BEGIN Data excerpts

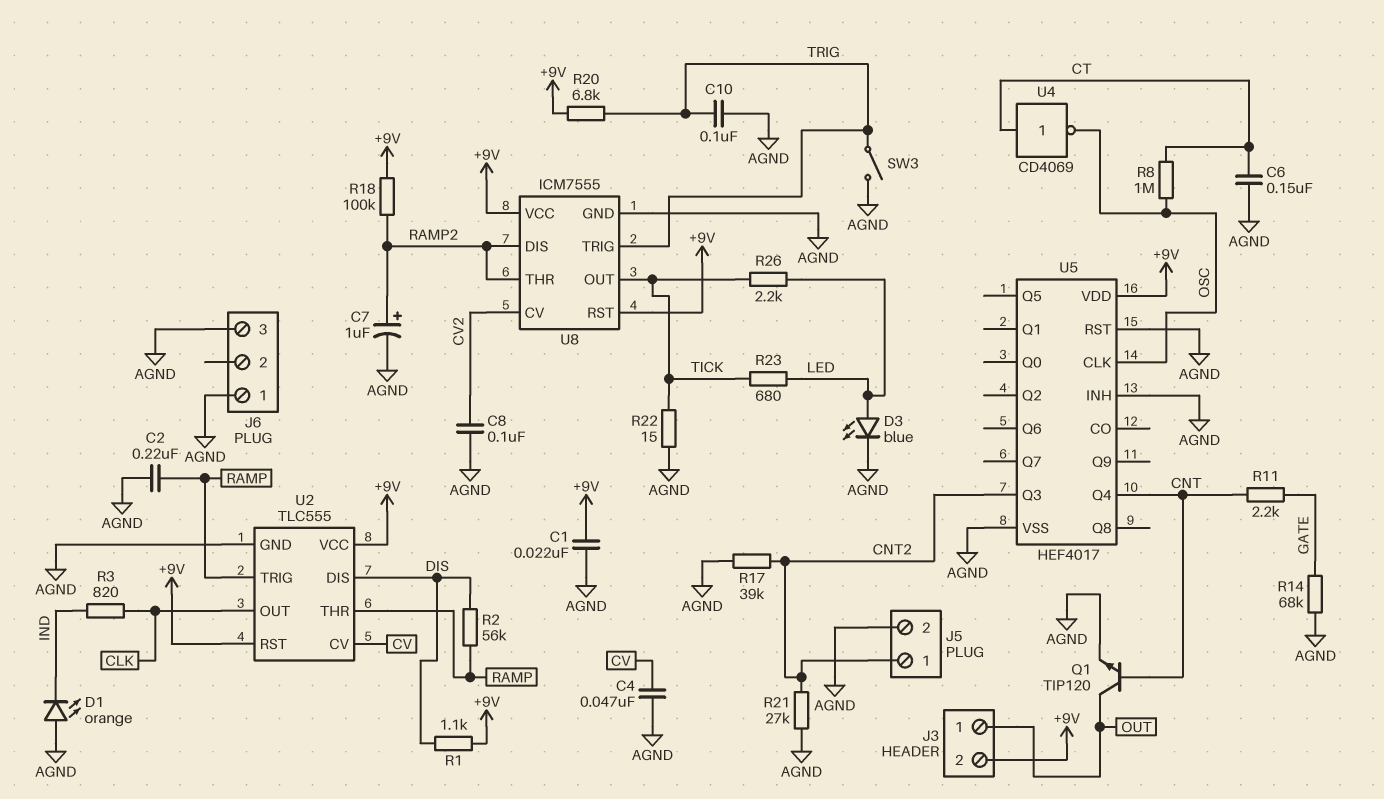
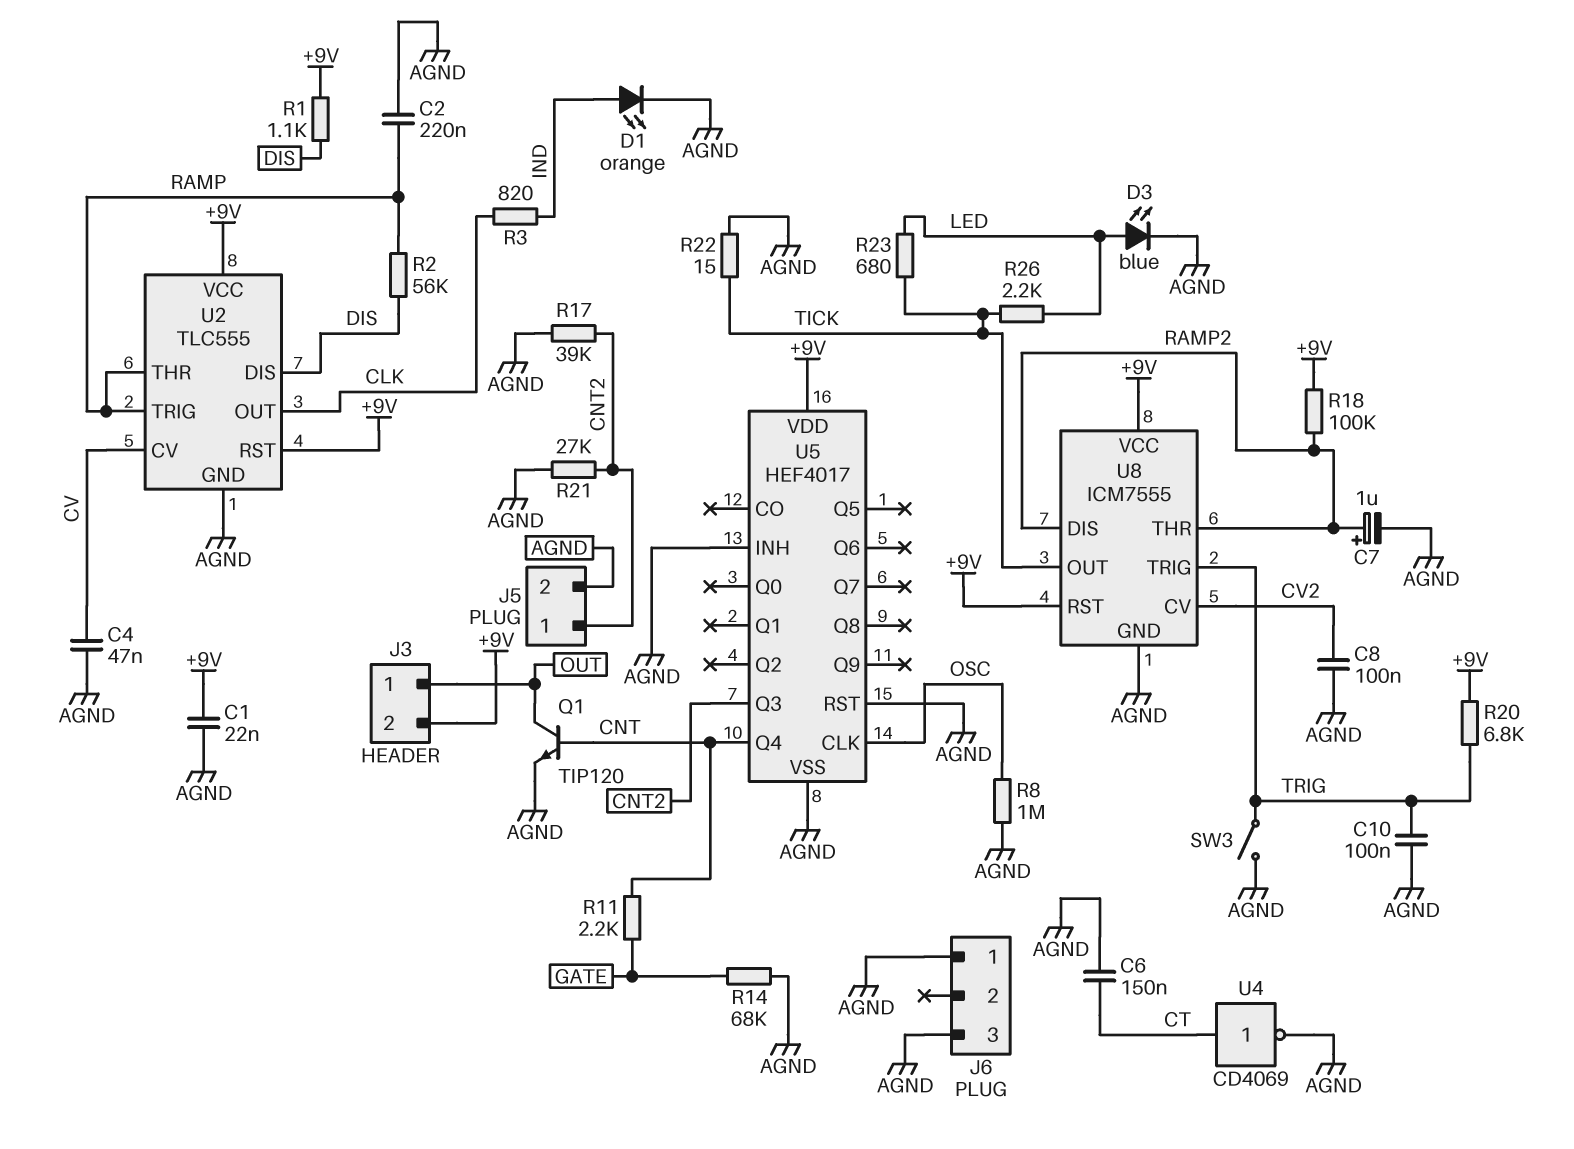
D1: LED orange (A AGND, K IND) -> LED orange (A IND, K AGND)
R8: 1M (CT, OSC) -> 1M (AGND, OSC)
U4: NOT CD4069 (in CT, out OSC) -> NOT CD4069 (in CT, out AGND)

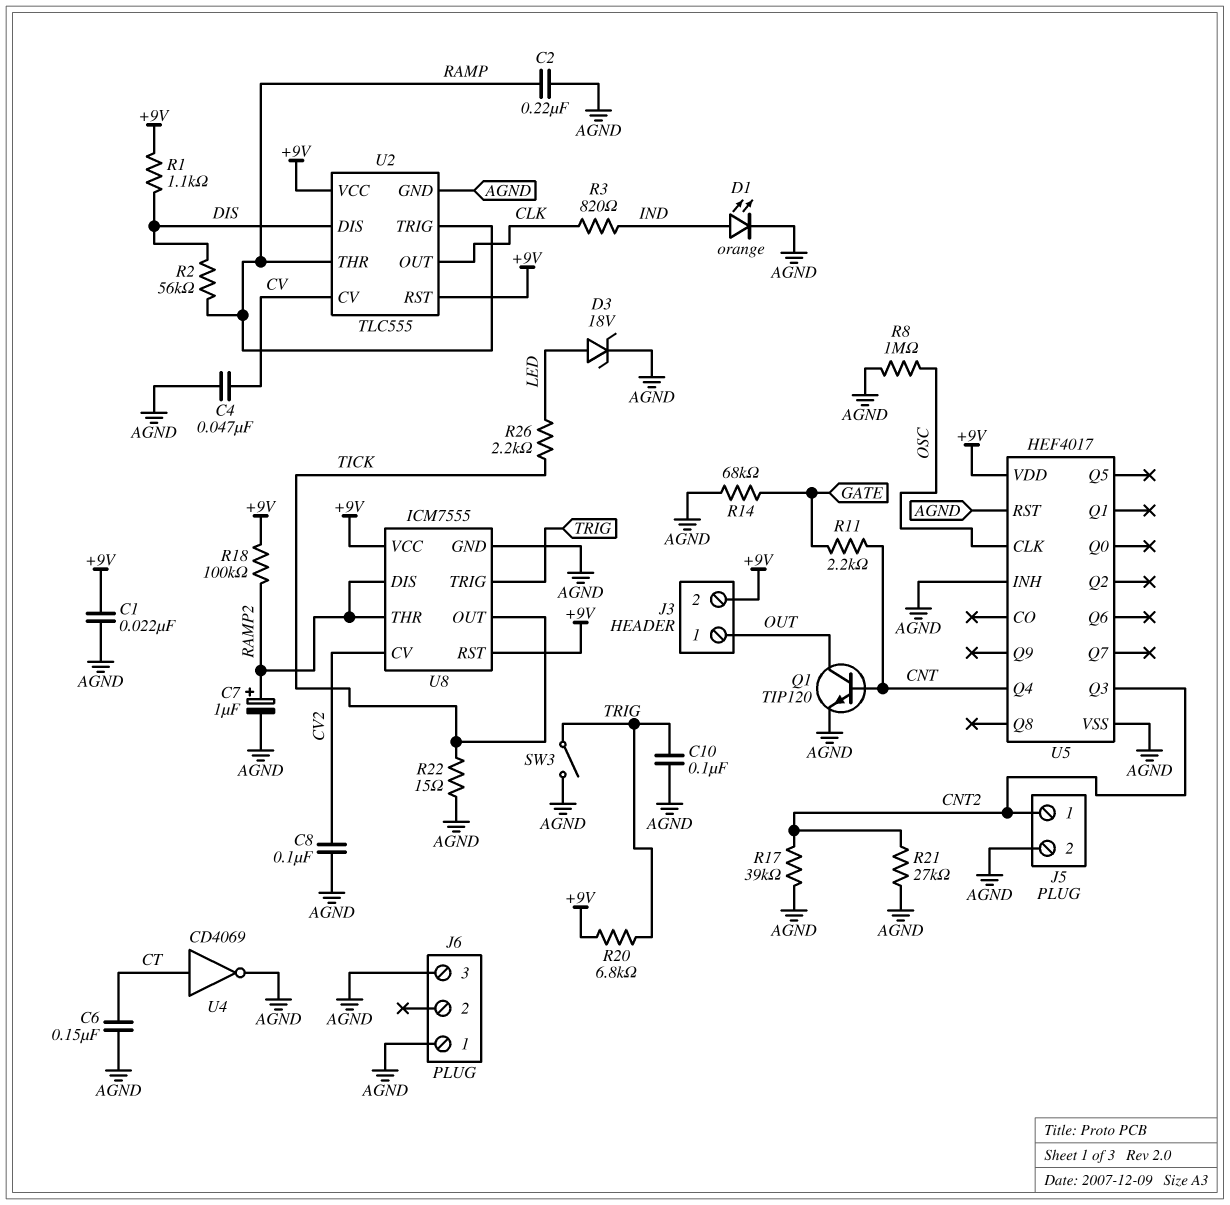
D3: LED blue (A LED, K AGND) -> zener 18V (A LED, K AGND)
R23: 680 (LED, TICK) -> none

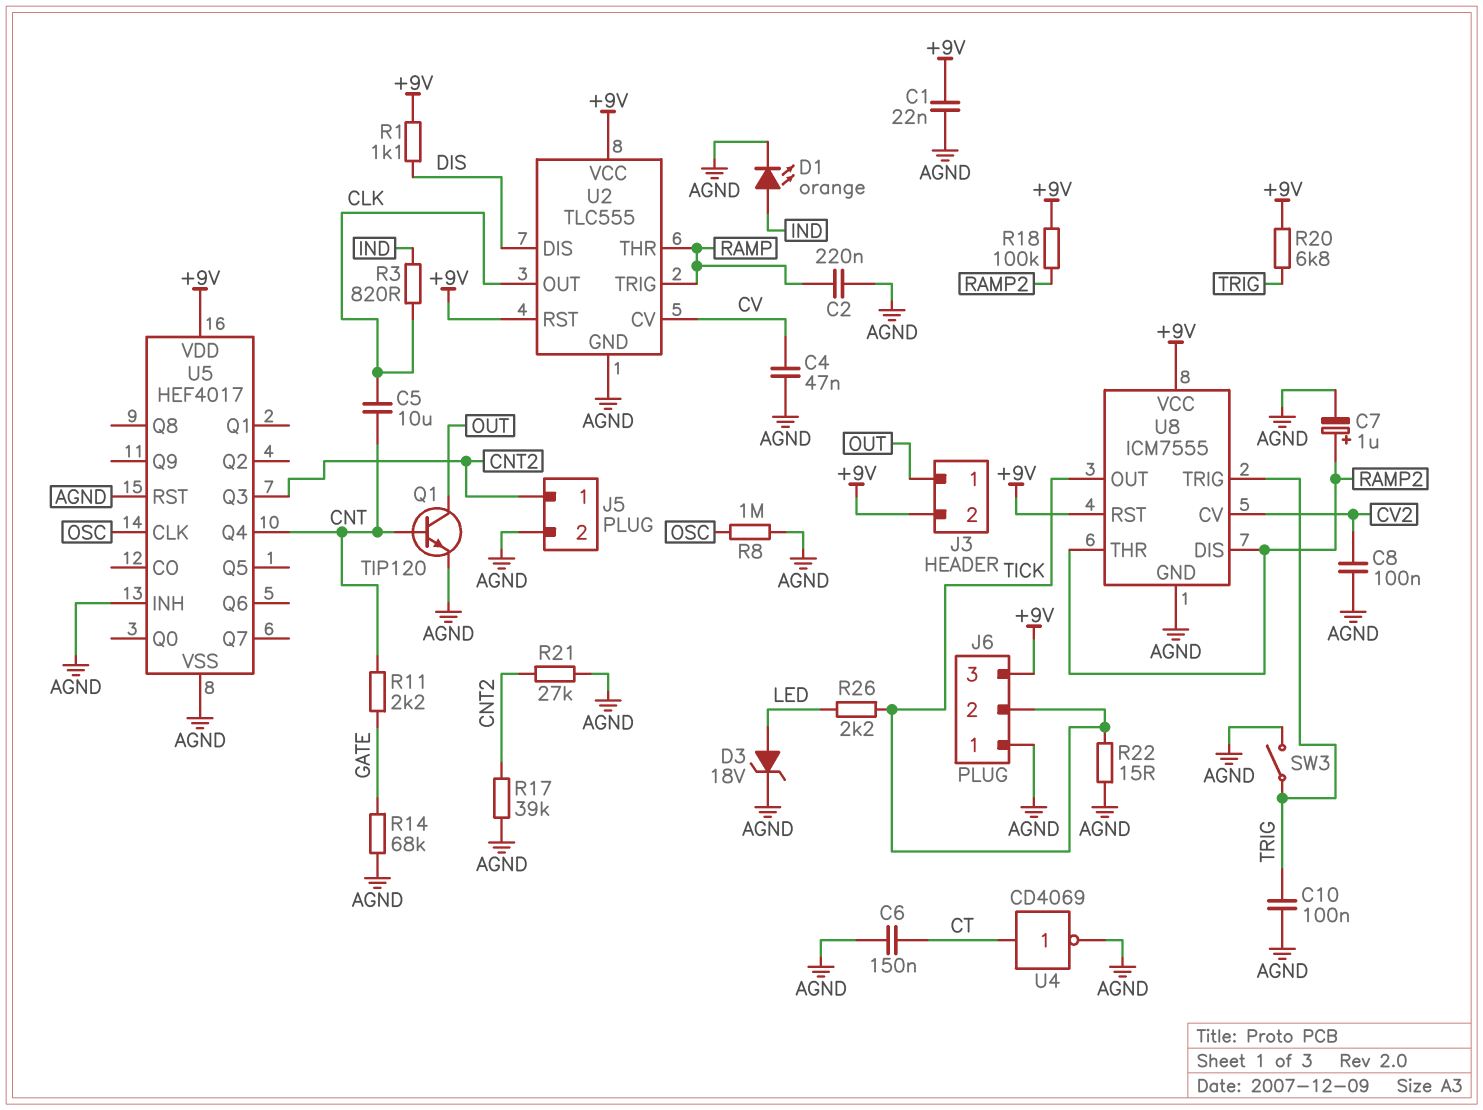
C5: none -> 10uF (CLK, CNT)
J6 pin 2: none -> TICK
J6 pin 3: AGND -> +9V
R2: 56k (DIS, RAMP) -> none

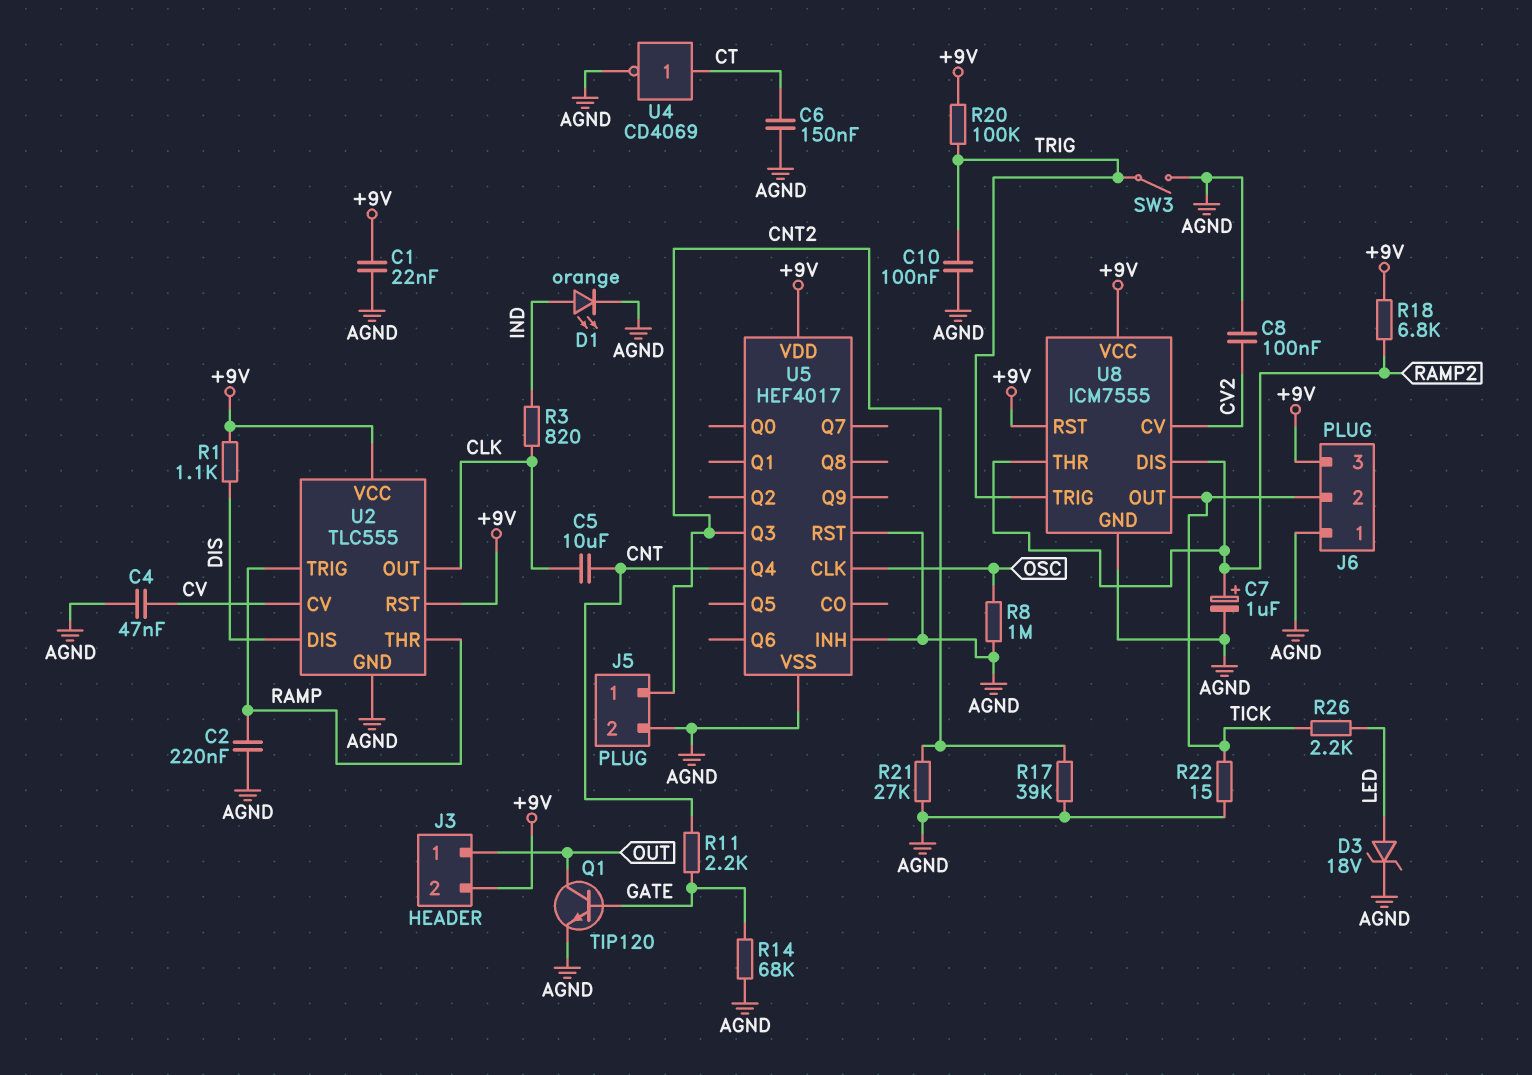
Q1: NPN TIP120 (B CNT, C OUT, E AGND) -> NPN TIP120 (B GATE, C OUT, E AGND)
R18: 100k (+9V, RAMP2) -> 6.8k (+9V, RAMP2)
R20: 6.8k (+9V, TRIG) -> 100k (+9V, TRIG)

END Data excerpts

■ Exercise directions ■
Output the records above as they stand, from the first line to the line with "R2: 56k (DIS, RAMP) -> none", inclusive, and exclude the pictures.

■ Reply to the task ■
D1: LED orange (A AGND, K IND) -> LED orange (A IND, K AGND)
R8: 1M (CT, OSC) -> 1M (AGND, OSC)
U4: NOT CD4069 (in CT, out OSC) -> NOT CD4069 (in CT, out AGND)

D3: LED blue (A LED, K AGND) -> zener 18V (A LED, K AGND)
R23: 680 (LED, TICK) -> none

C5: none -> 10uF (CLK, CNT)
J6 pin 2: none -> TICK
J6 pin 3: AGND -> +9V
R2: 56k (DIS, RAMP) -> none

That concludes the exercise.